TASK TO COMPLETE:
Once the line containing "R11: 15k (GND, LEVEL) -> 15k (LEVEL, VA)" is reached in the listing below, reproduce it and all later lines through the final one exactly, but omit any pictures.

DATA EXCERPTS:
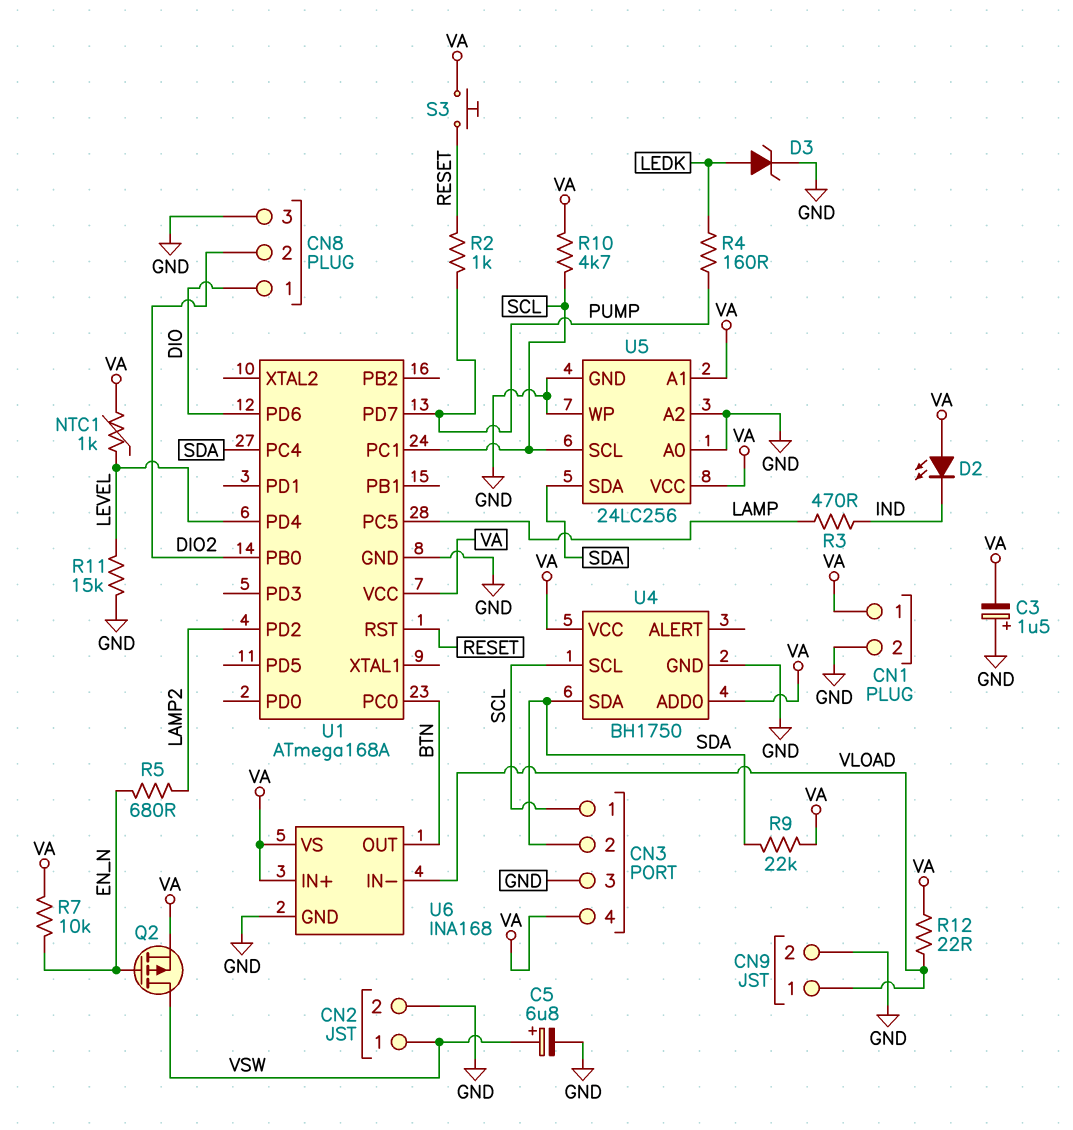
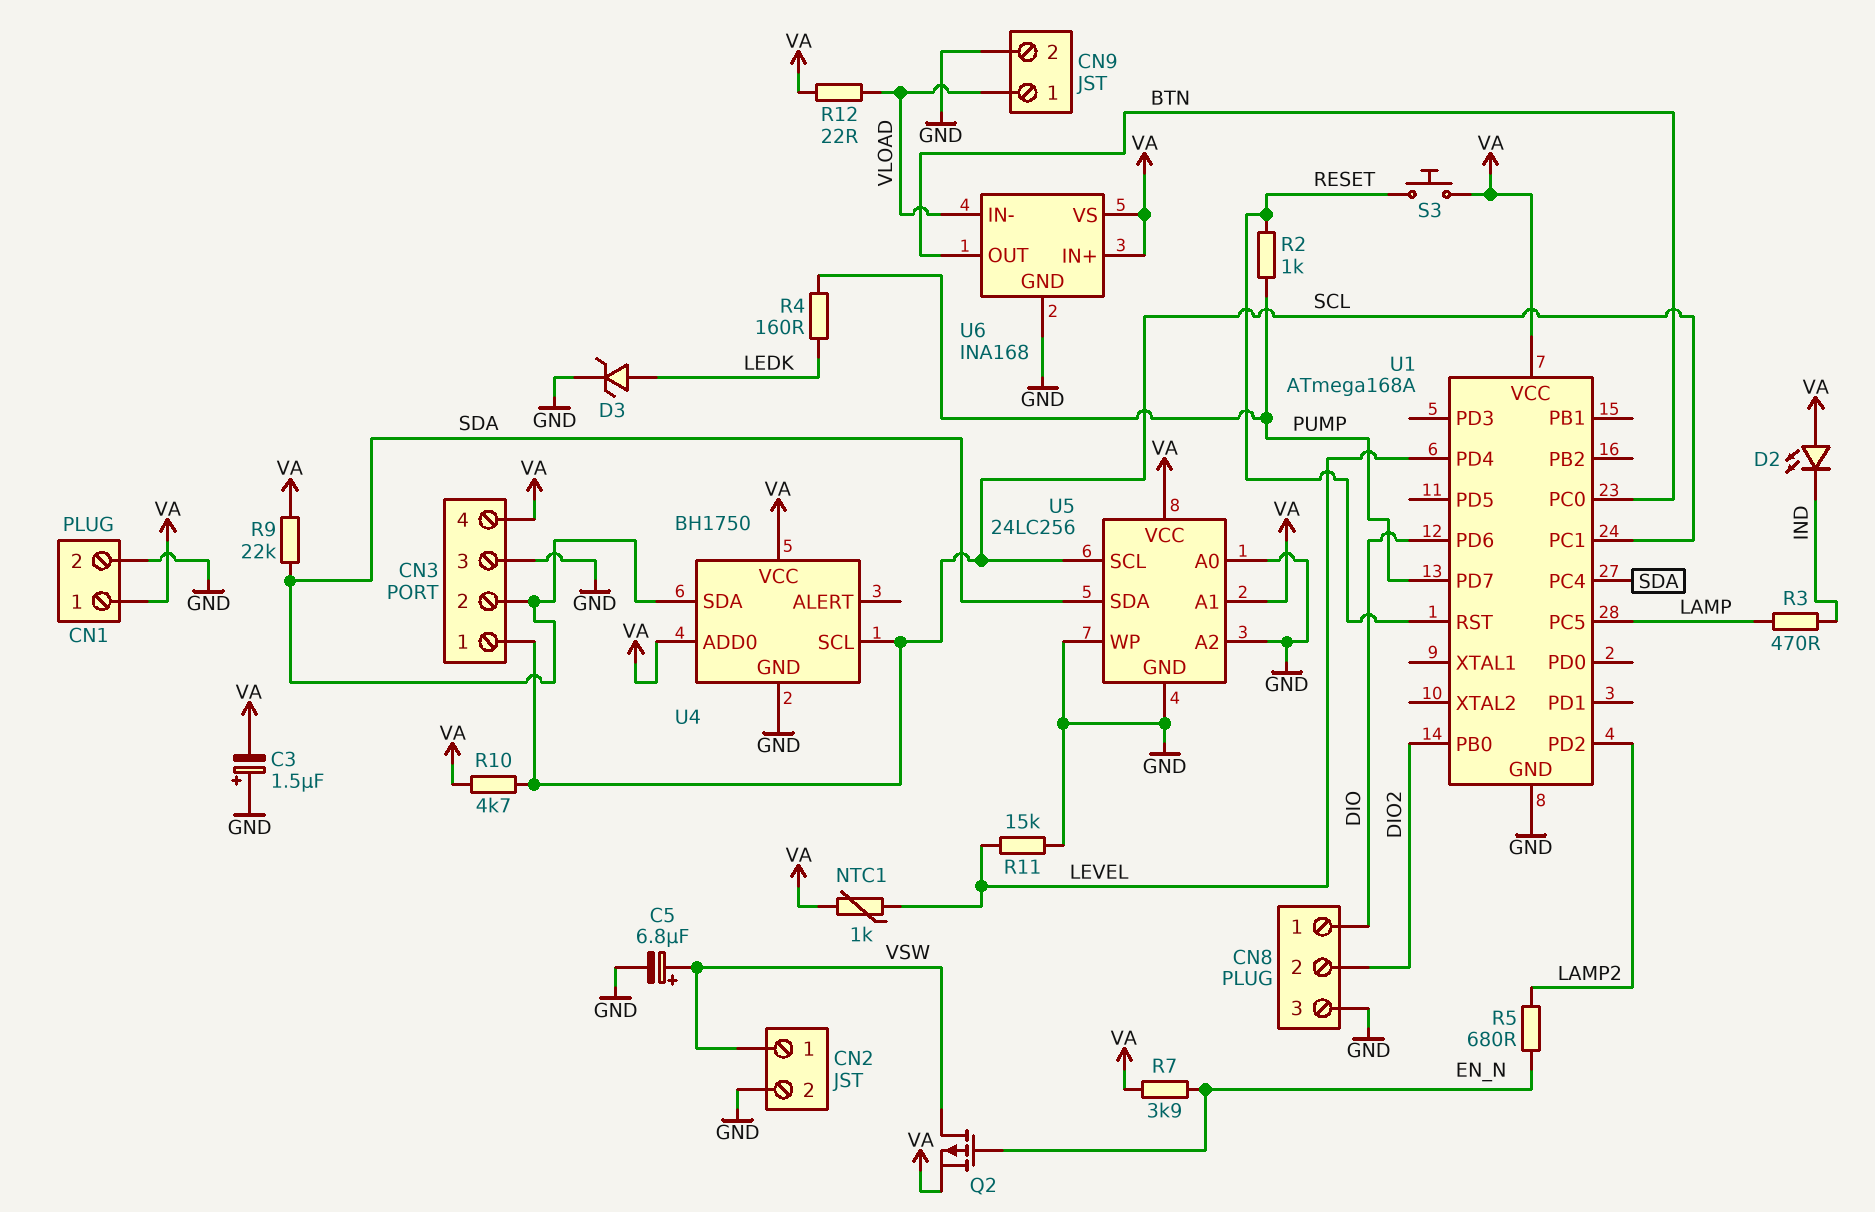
R7: 10k (EN_N, VA) -> 3.9k (EN_N, VA)

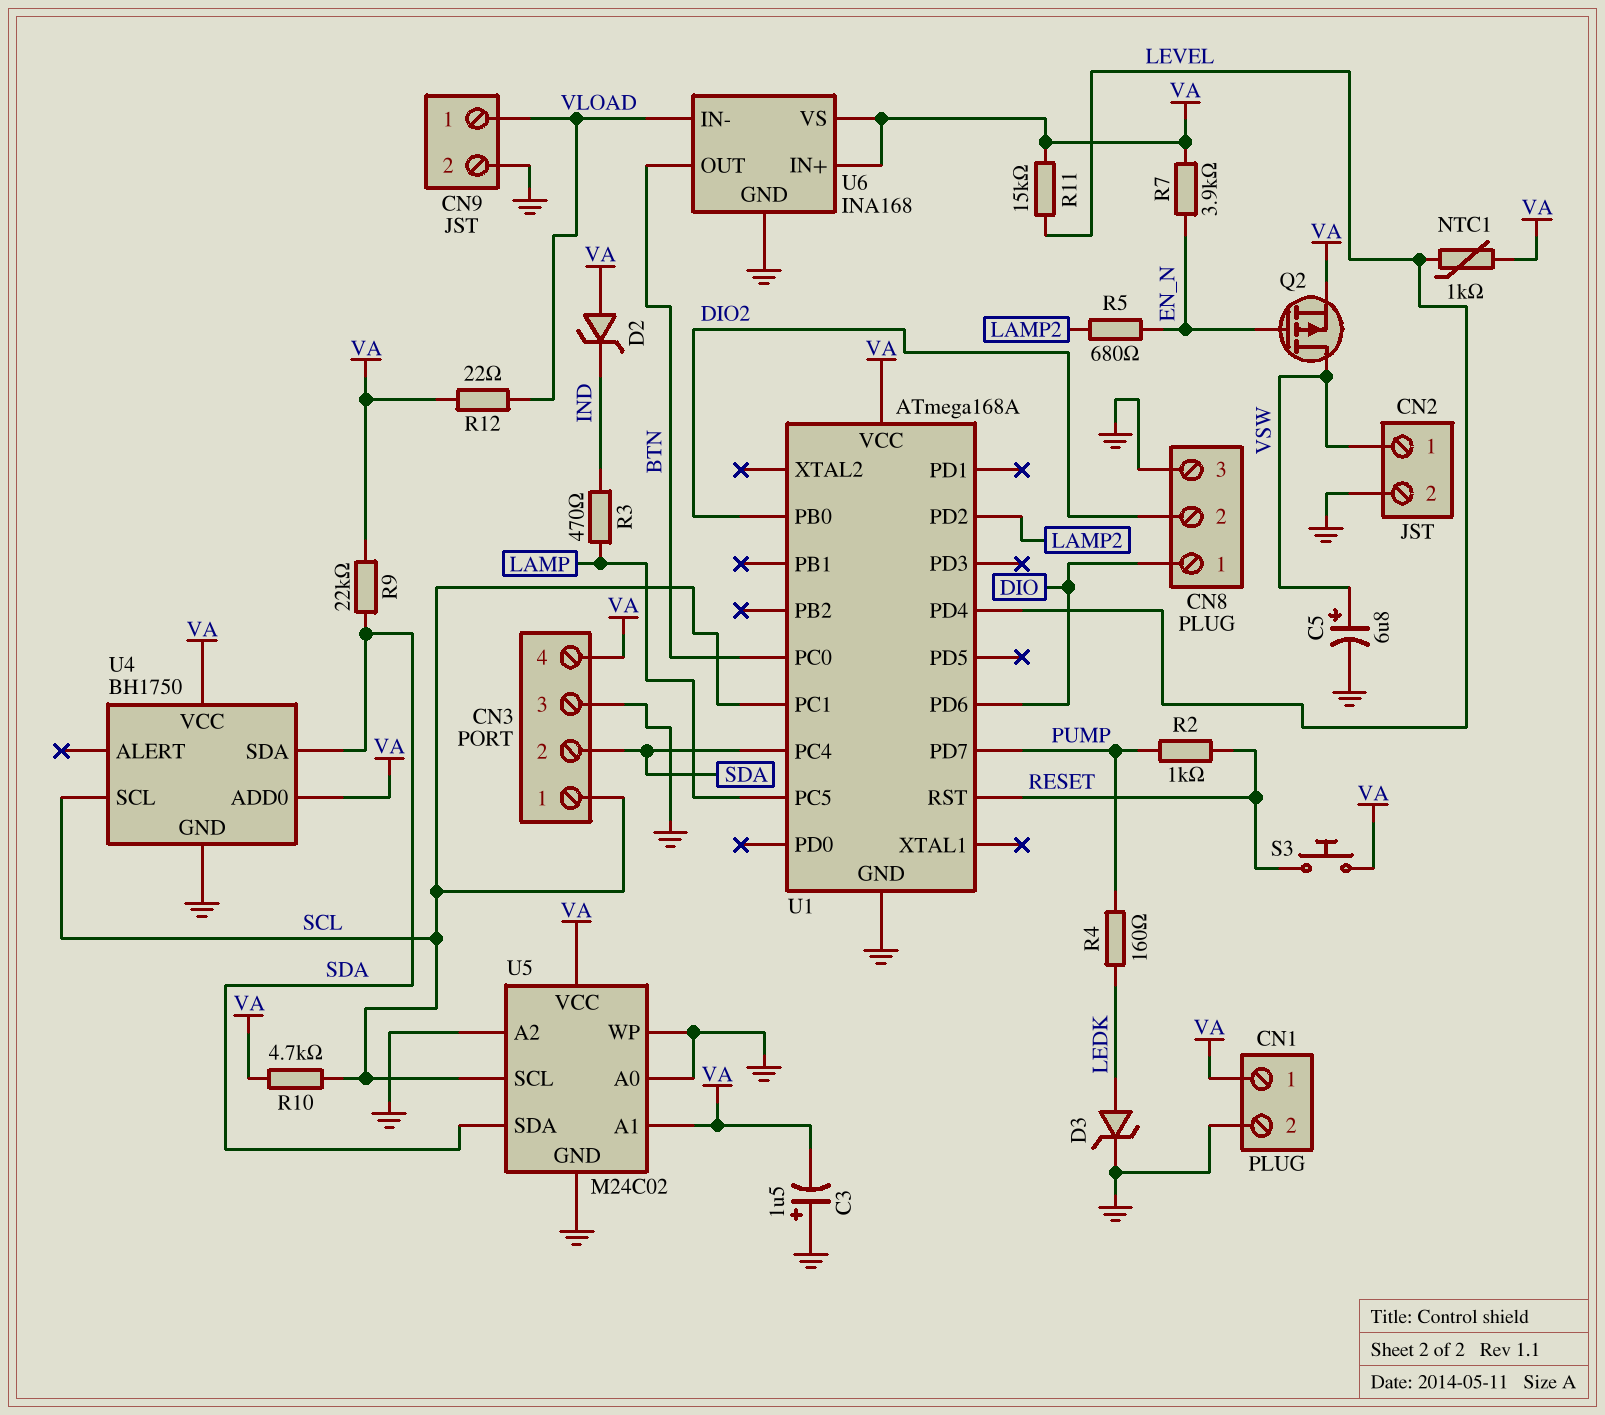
D2: LED (A VA, K IND) -> zener (A VA, K IND)
R11: 15k (GND, LEVEL) -> 15k (LEVEL, VA)
U5: 24LC256 -> M24C02

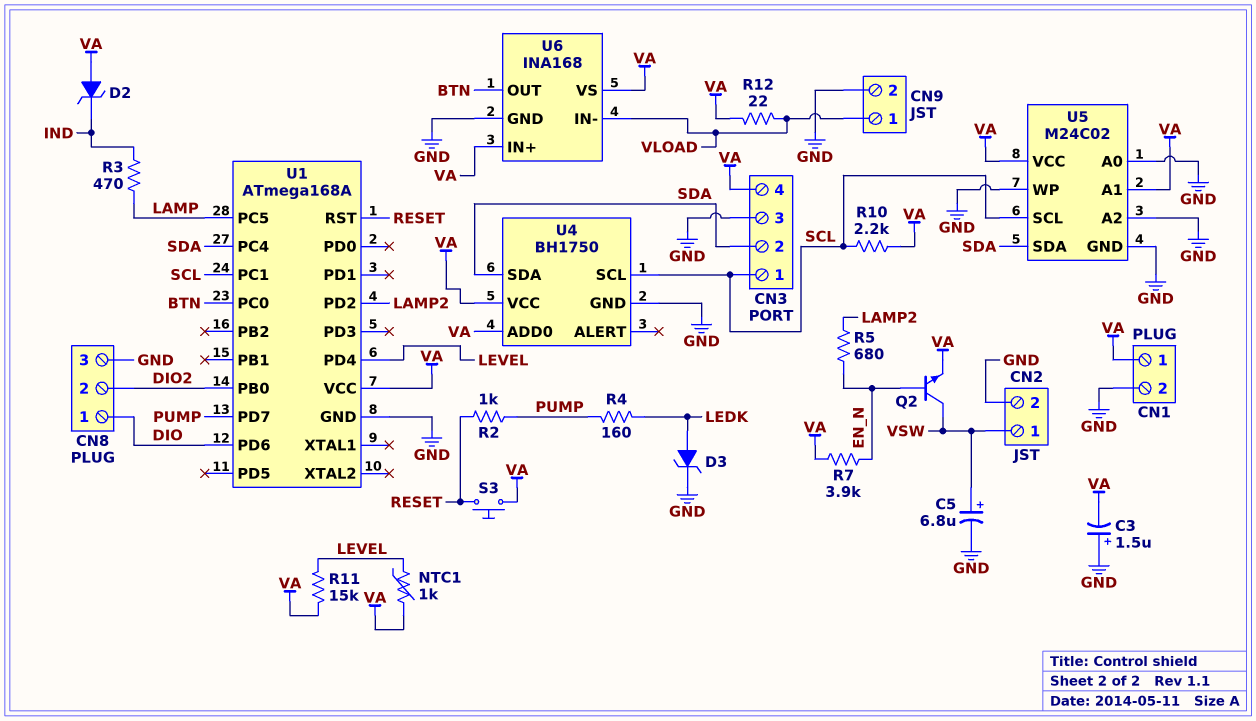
Q2: PMOS (G EN_N, D VSW, S VA) -> NPN (B EN_N, C VSW, E VA)
R9: 22k (SDA, VA) -> none
R10: 4.7k (SCL, VA) -> 2.2k (SCL, VA)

ANSWER TO THE PROBLEM:
R11: 15k (GND, LEVEL) -> 15k (LEVEL, VA)
U5: 24LC256 -> M24C02

Q2: PMOS (G EN_N, D VSW, S VA) -> NPN (B EN_N, C VSW, E VA)
R9: 22k (SDA, VA) -> none
R10: 4.7k (SCL, VA) -> 2.2k (SCL, VA)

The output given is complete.